_Recorded information_.
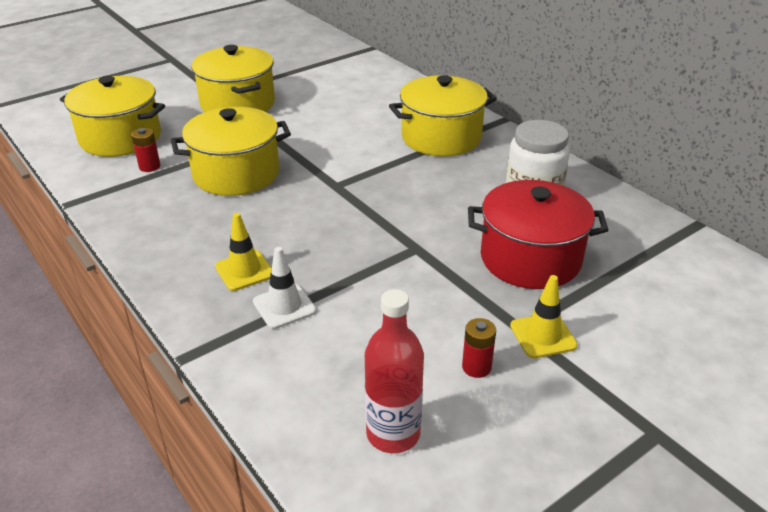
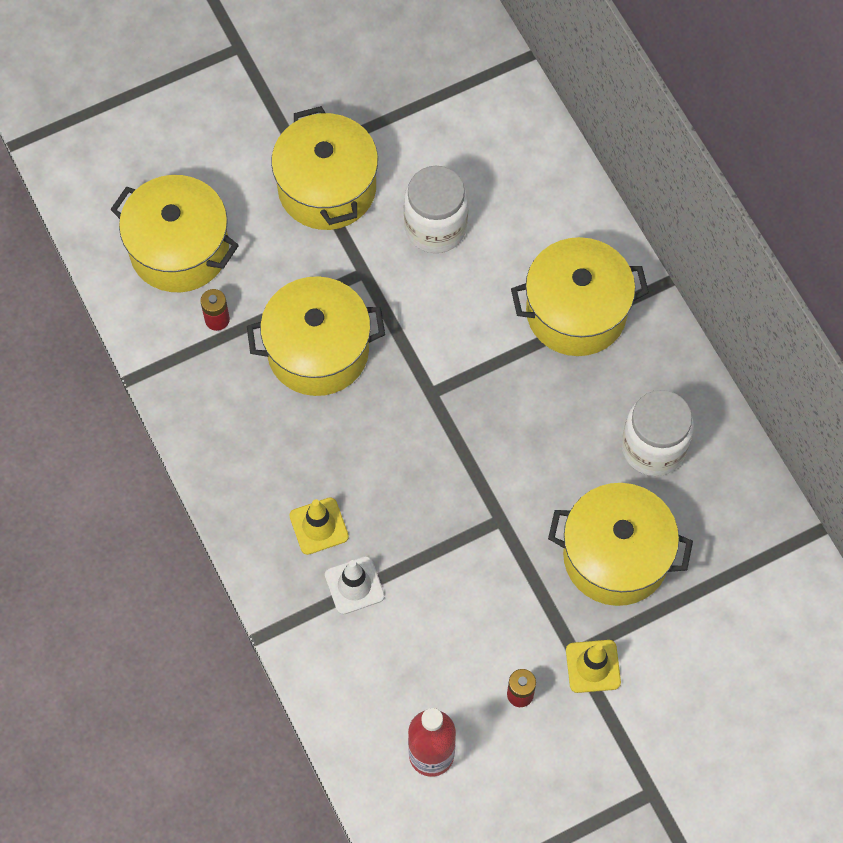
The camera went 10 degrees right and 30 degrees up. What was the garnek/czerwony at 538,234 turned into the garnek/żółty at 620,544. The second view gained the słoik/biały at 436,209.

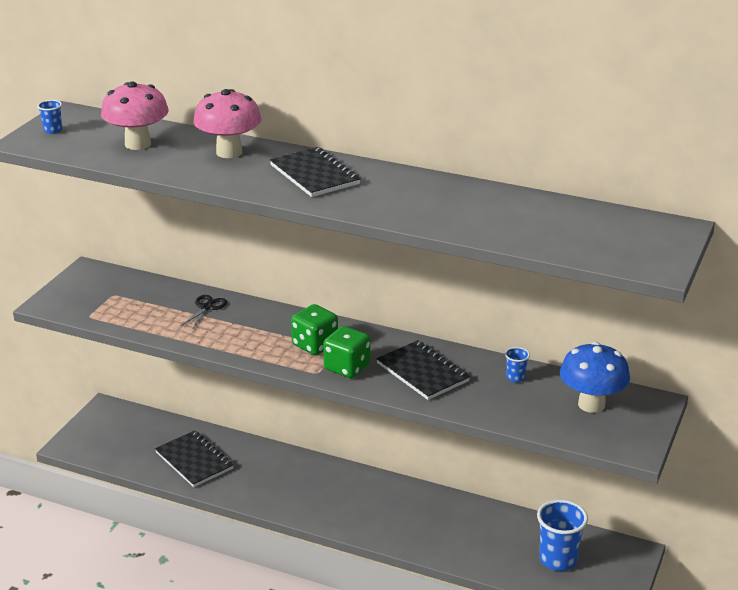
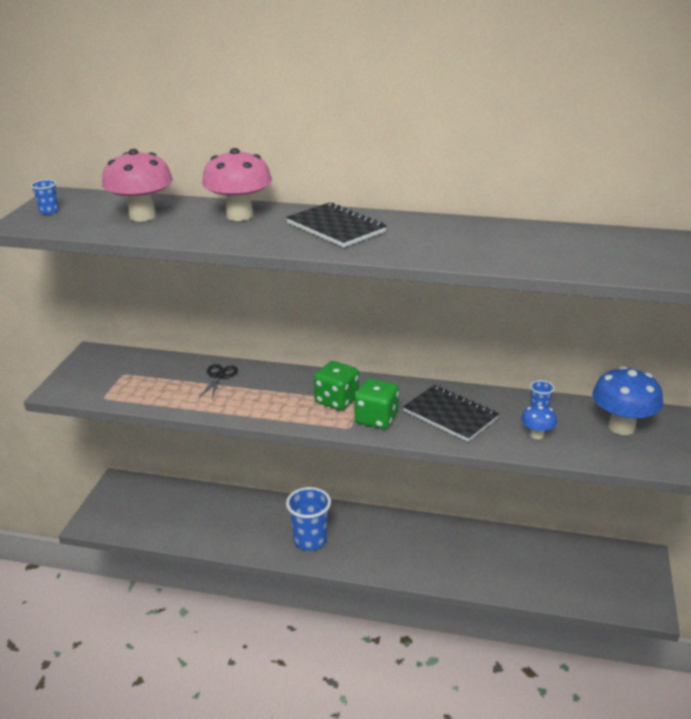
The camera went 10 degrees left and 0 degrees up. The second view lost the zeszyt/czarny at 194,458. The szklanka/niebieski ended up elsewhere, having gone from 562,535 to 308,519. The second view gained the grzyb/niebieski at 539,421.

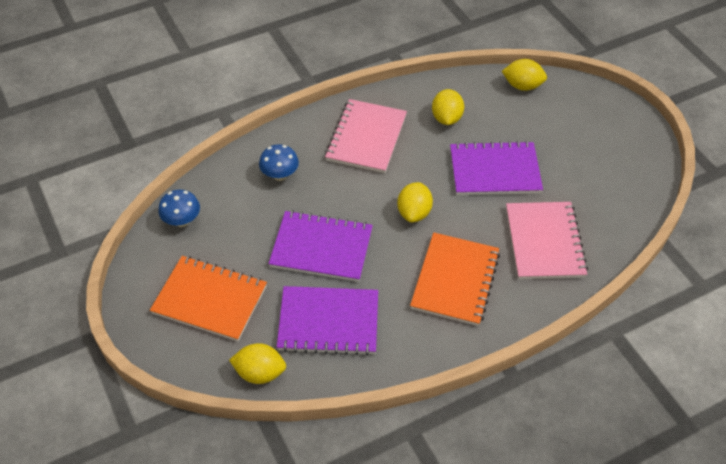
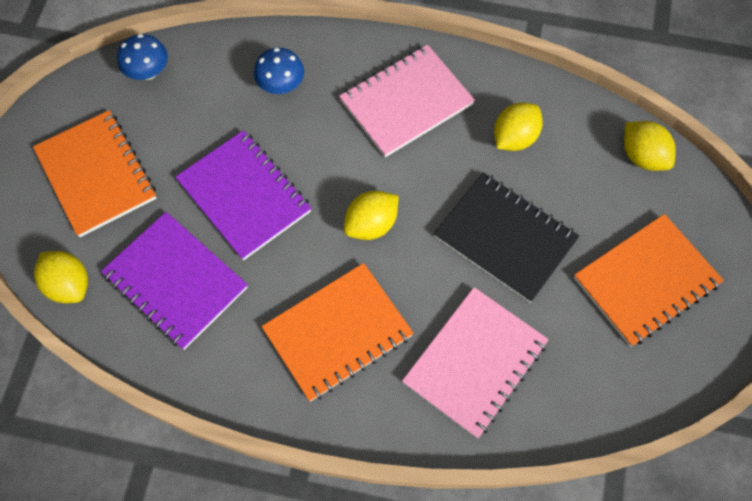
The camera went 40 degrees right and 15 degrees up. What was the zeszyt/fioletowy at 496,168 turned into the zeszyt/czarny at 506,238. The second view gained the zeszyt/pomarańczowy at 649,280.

_What you have to do_.
When you copy the data, keep every line exact and drop the pictures.

_Solution_.
The camera went 10 degrees right and 30 degrees up. What was the garnek/czerwony at 538,234 turned into the garnek/żółty at 620,544. The second view gained the słoik/biały at 436,209.

The camera went 10 degrees left and 0 degrees up. The second view lost the zeszyt/czarny at 194,458. The szklanka/niebieski ended up elsewhere, having gone from 562,535 to 308,519. The second view gained the grzyb/niebieski at 539,421.

The camera went 40 degrees right and 15 degrees up. What was the zeszyt/fioletowy at 496,168 turned into the zeszyt/czarny at 506,238. The second view gained the zeszyt/pomarańczowy at 649,280.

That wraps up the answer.